> [INFORMATION SHOWN]:
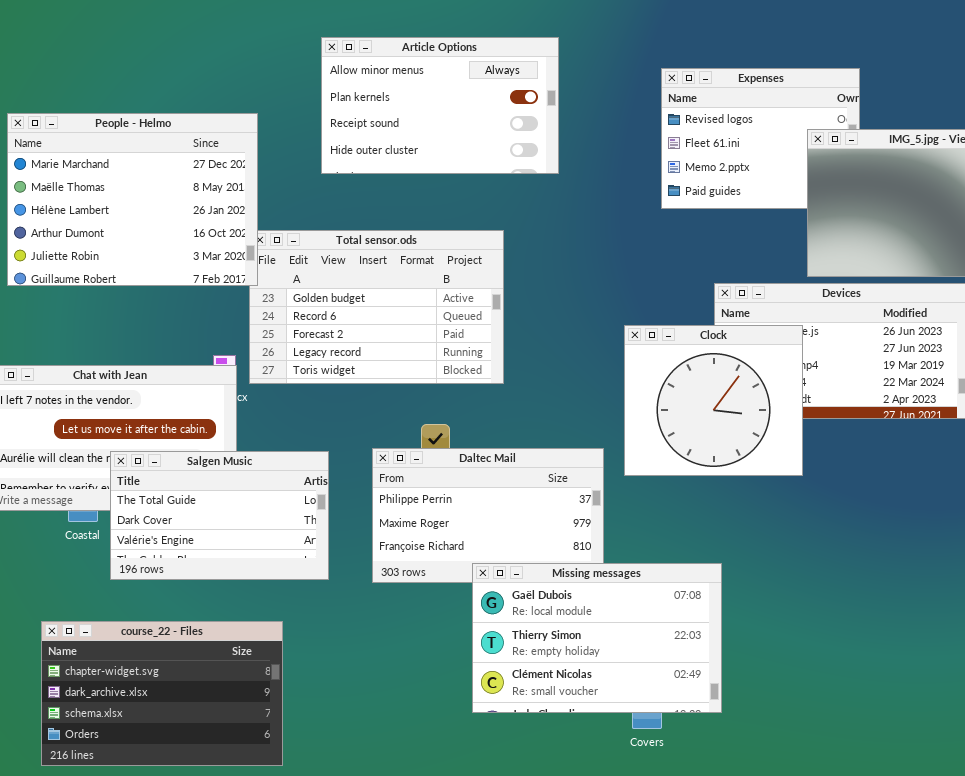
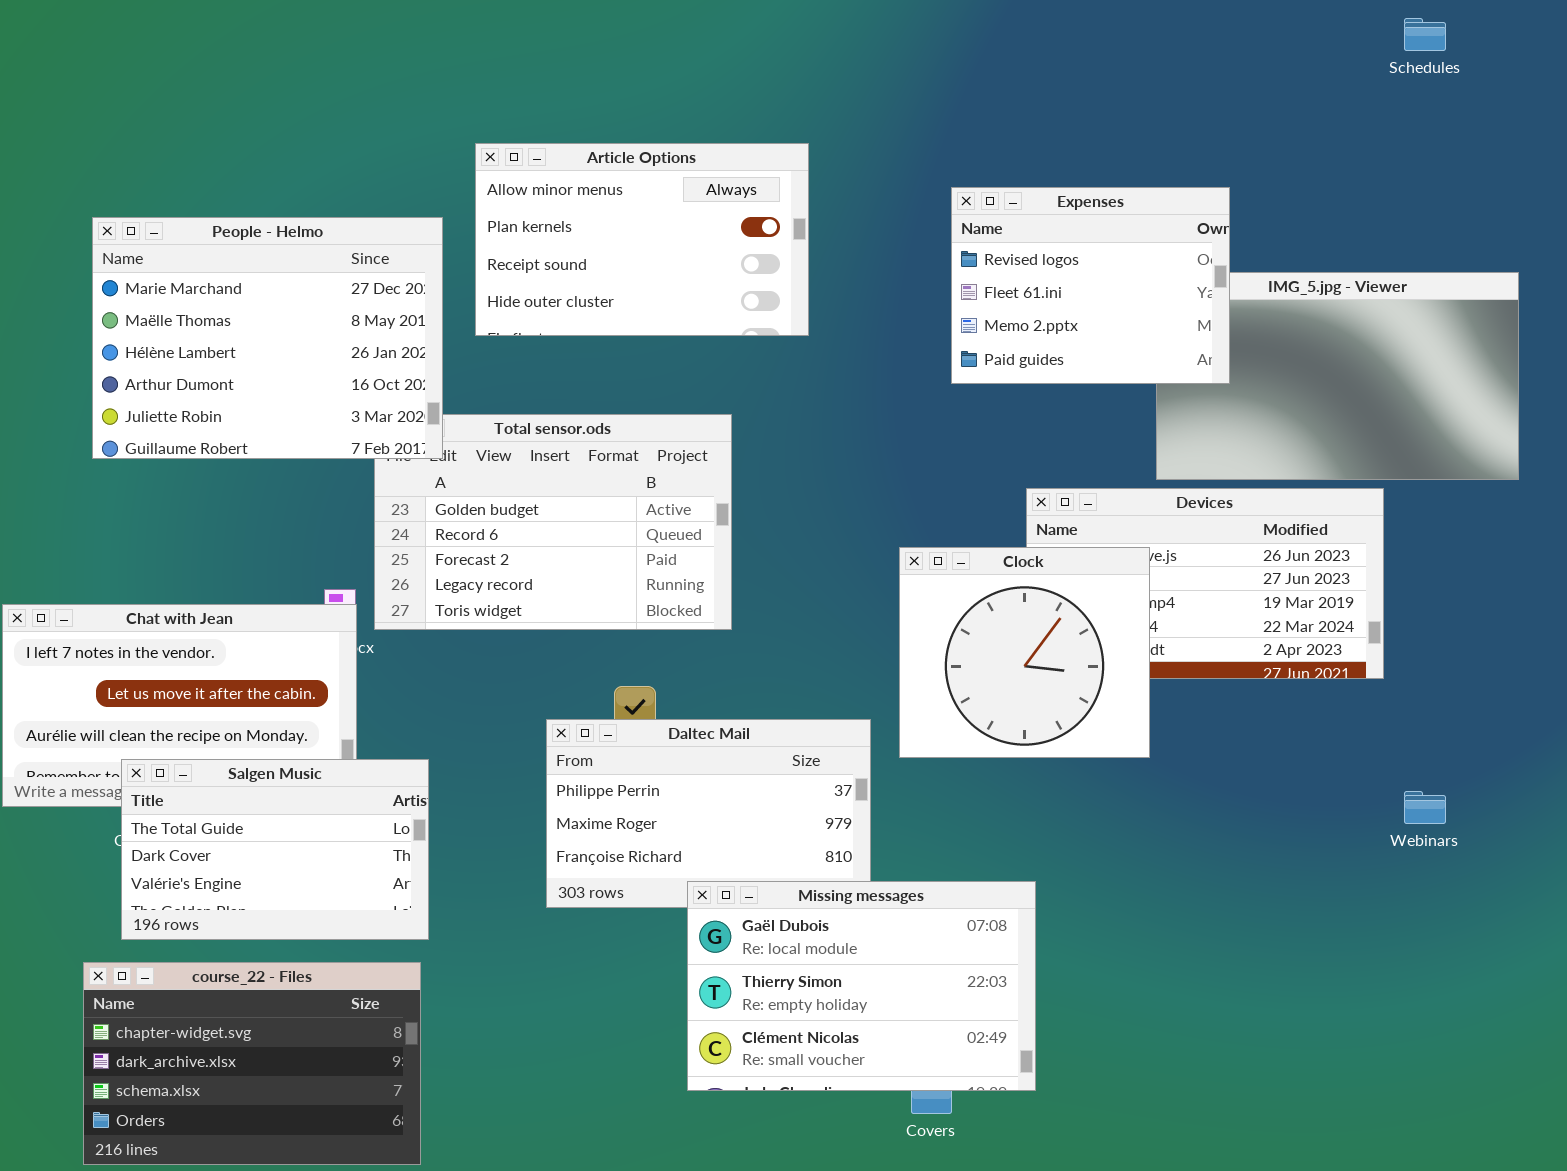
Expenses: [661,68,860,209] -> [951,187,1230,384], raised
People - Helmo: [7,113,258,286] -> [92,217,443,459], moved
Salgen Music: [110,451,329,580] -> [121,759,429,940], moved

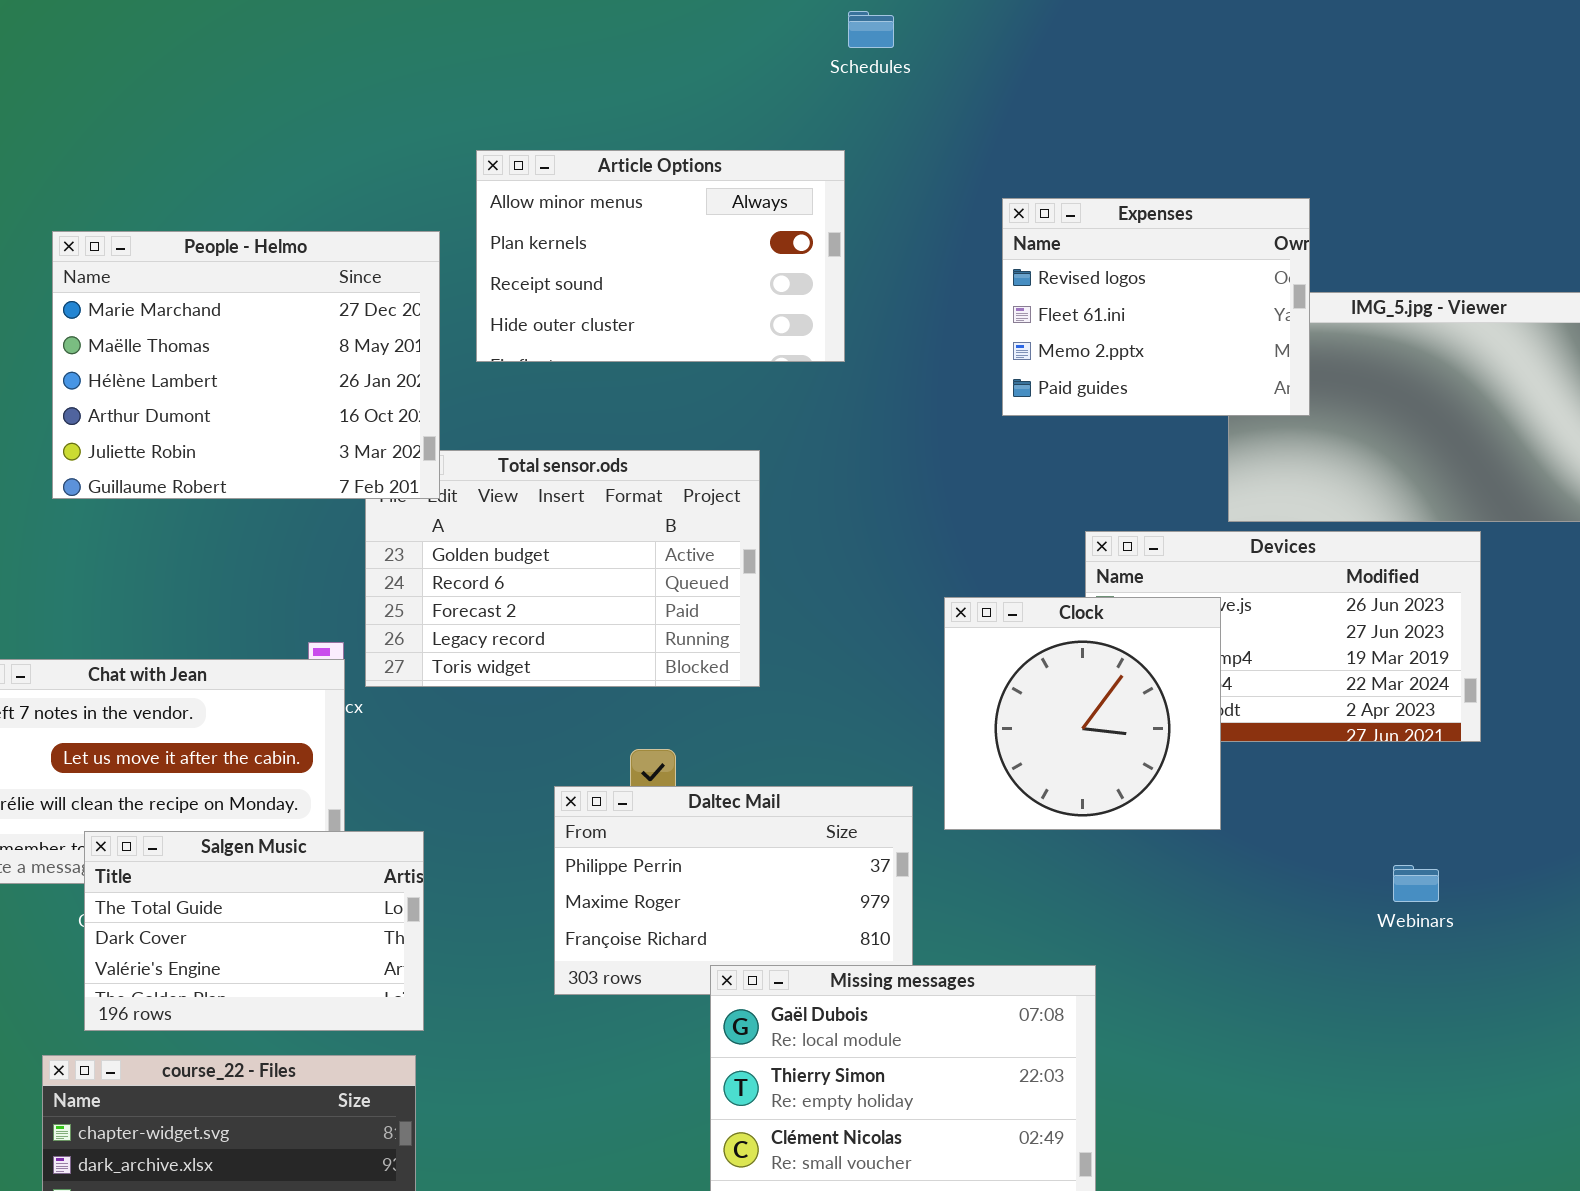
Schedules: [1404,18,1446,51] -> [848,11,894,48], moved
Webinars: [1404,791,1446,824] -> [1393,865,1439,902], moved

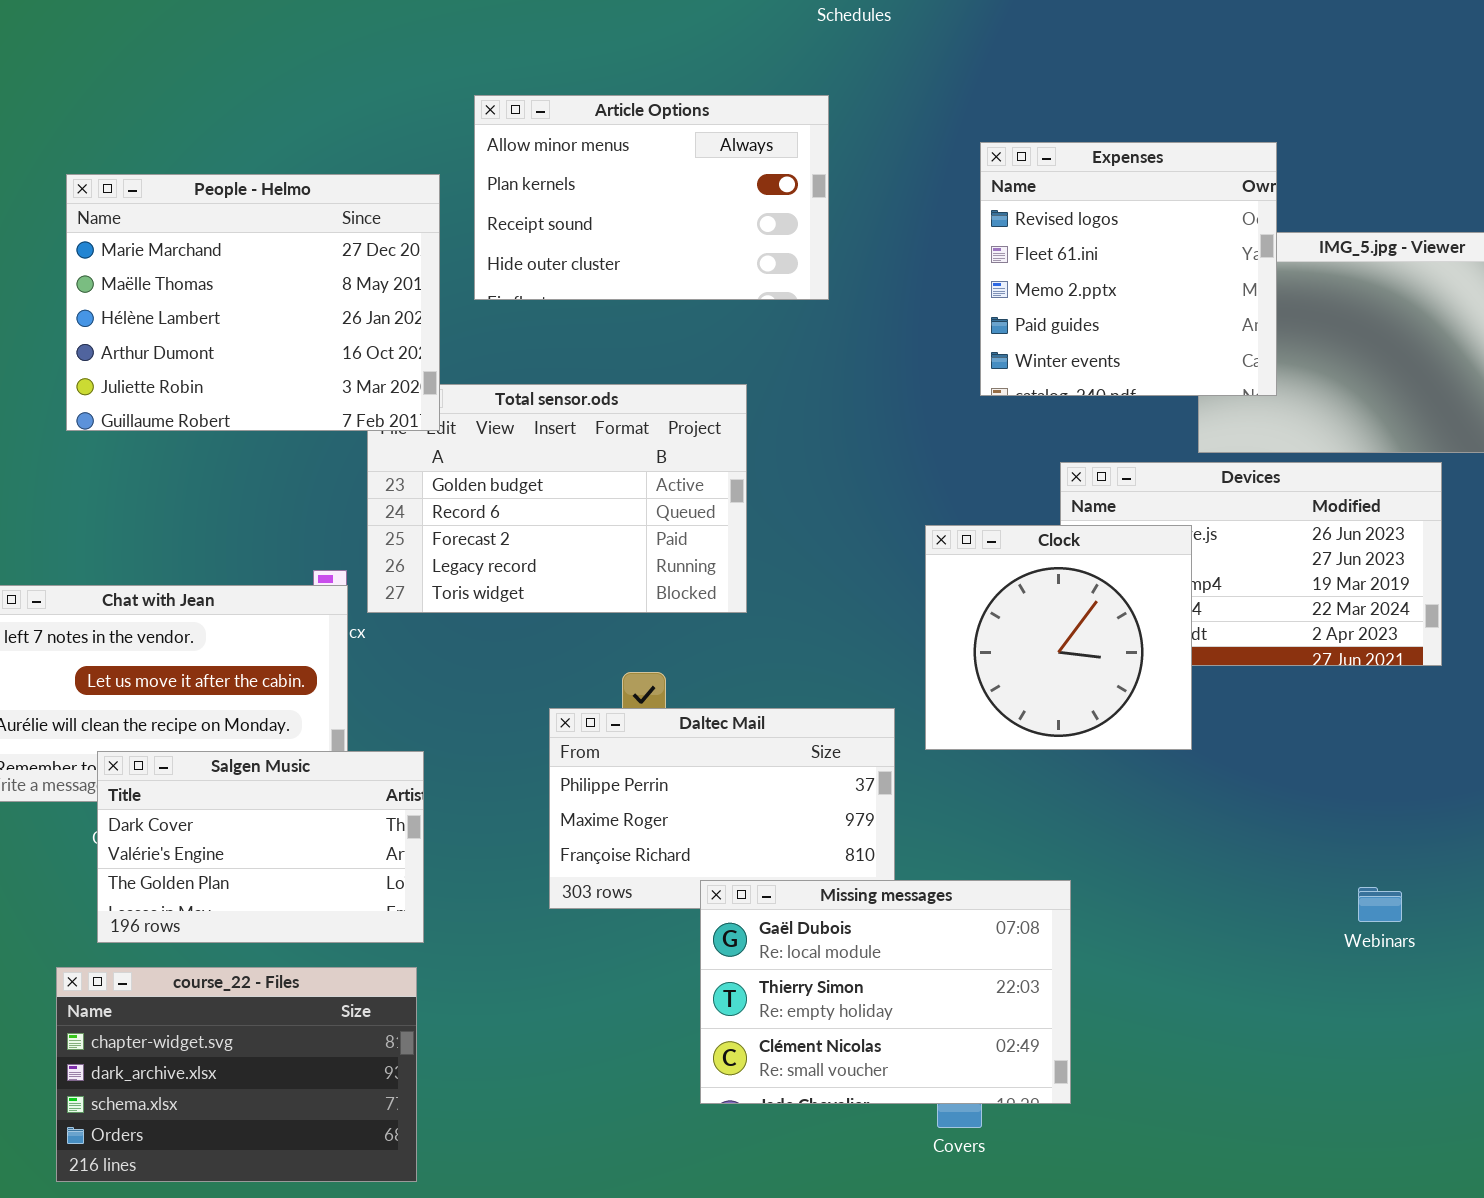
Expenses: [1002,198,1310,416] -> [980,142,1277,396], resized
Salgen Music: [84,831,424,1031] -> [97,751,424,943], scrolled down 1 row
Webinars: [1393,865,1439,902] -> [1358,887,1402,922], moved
==
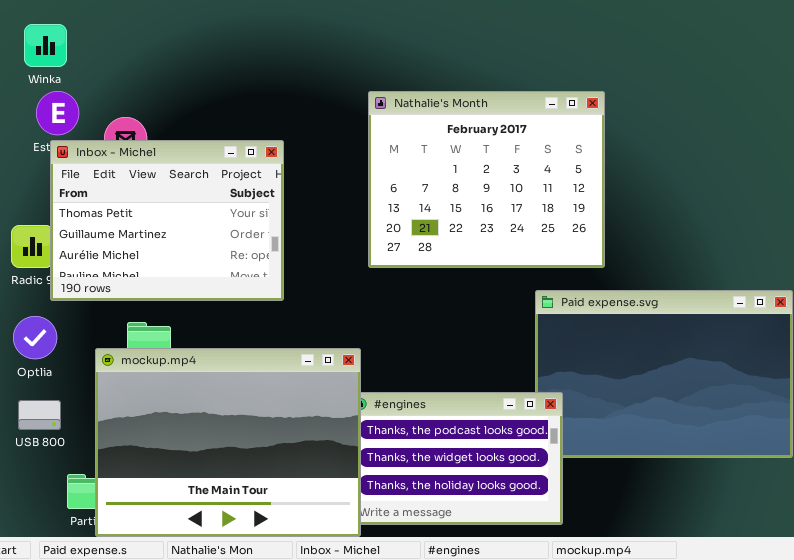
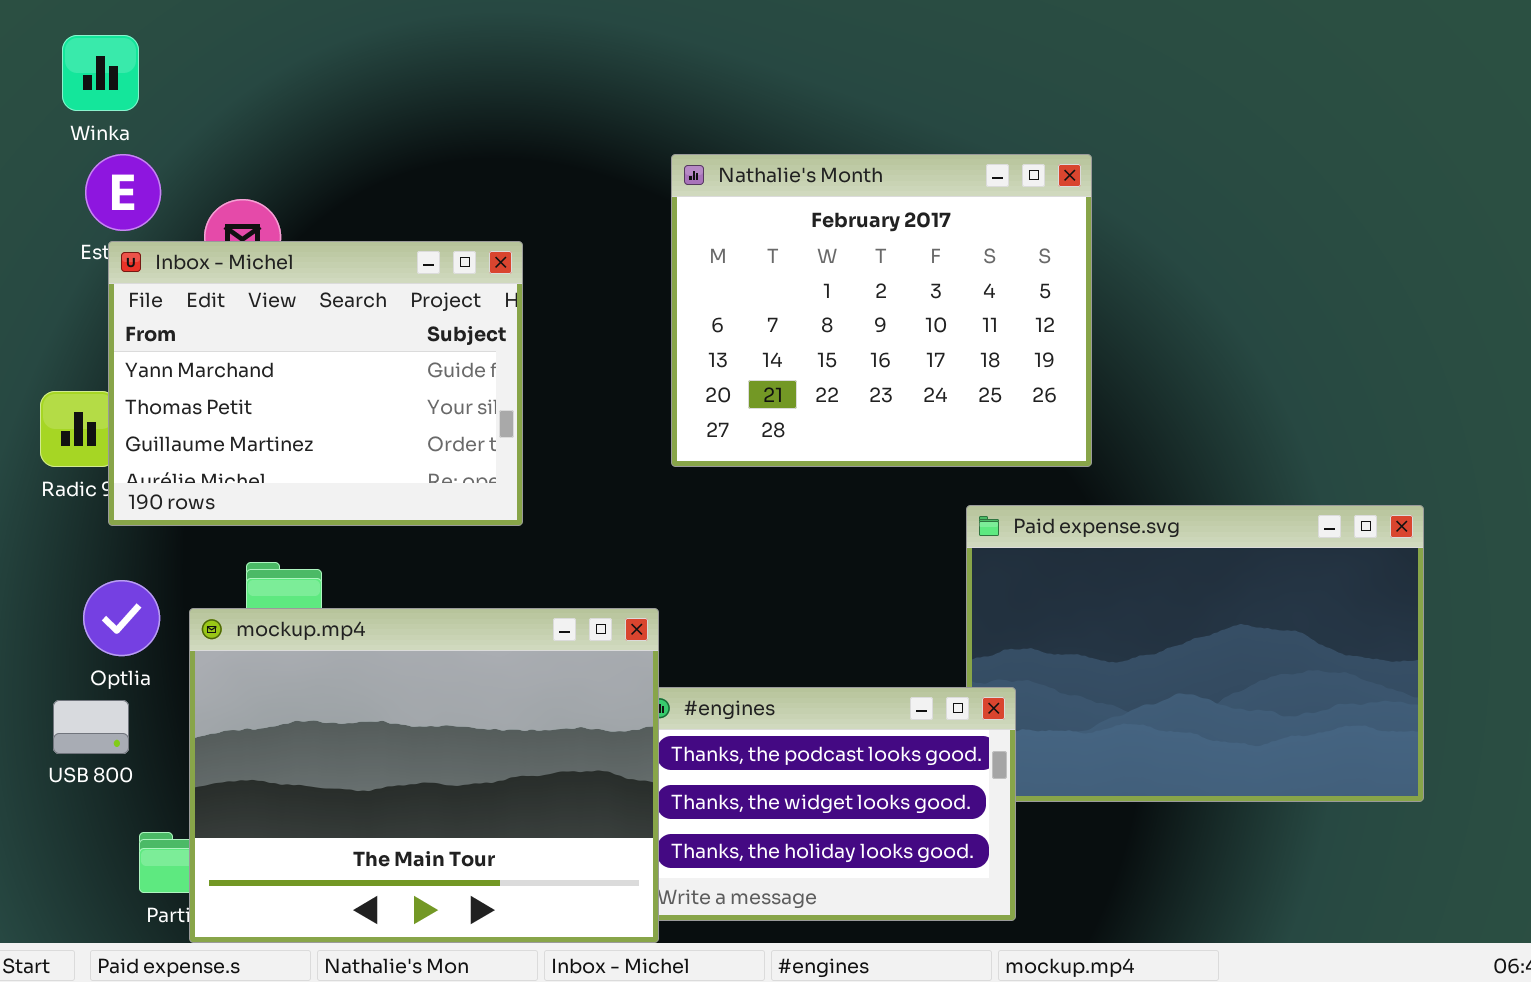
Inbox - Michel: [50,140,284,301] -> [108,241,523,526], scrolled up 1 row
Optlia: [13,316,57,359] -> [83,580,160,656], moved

> [WORK ITEM]:
Each line above that falls between the line with "Expenses: [661,68,860,209] ->" and the line with "Webinars: [1393,865,1439,902] ->" should be printed exactly, together with those two lines, but the pictures should not.

> [SOLUTION FOR THIS EXERCISE]:
Expenses: [661,68,860,209] -> [951,187,1230,384], raised
People - Helmo: [7,113,258,286] -> [92,217,443,459], moved
Salgen Music: [110,451,329,580] -> [121,759,429,940], moved

Schedules: [1404,18,1446,51] -> [848,11,894,48], moved
Webinars: [1404,791,1446,824] -> [1393,865,1439,902], moved

Expenses: [1002,198,1310,416] -> [980,142,1277,396], resized
Salgen Music: [84,831,424,1031] -> [97,751,424,943], scrolled down 1 row
Webinars: [1393,865,1439,902] -> [1358,887,1402,922], moved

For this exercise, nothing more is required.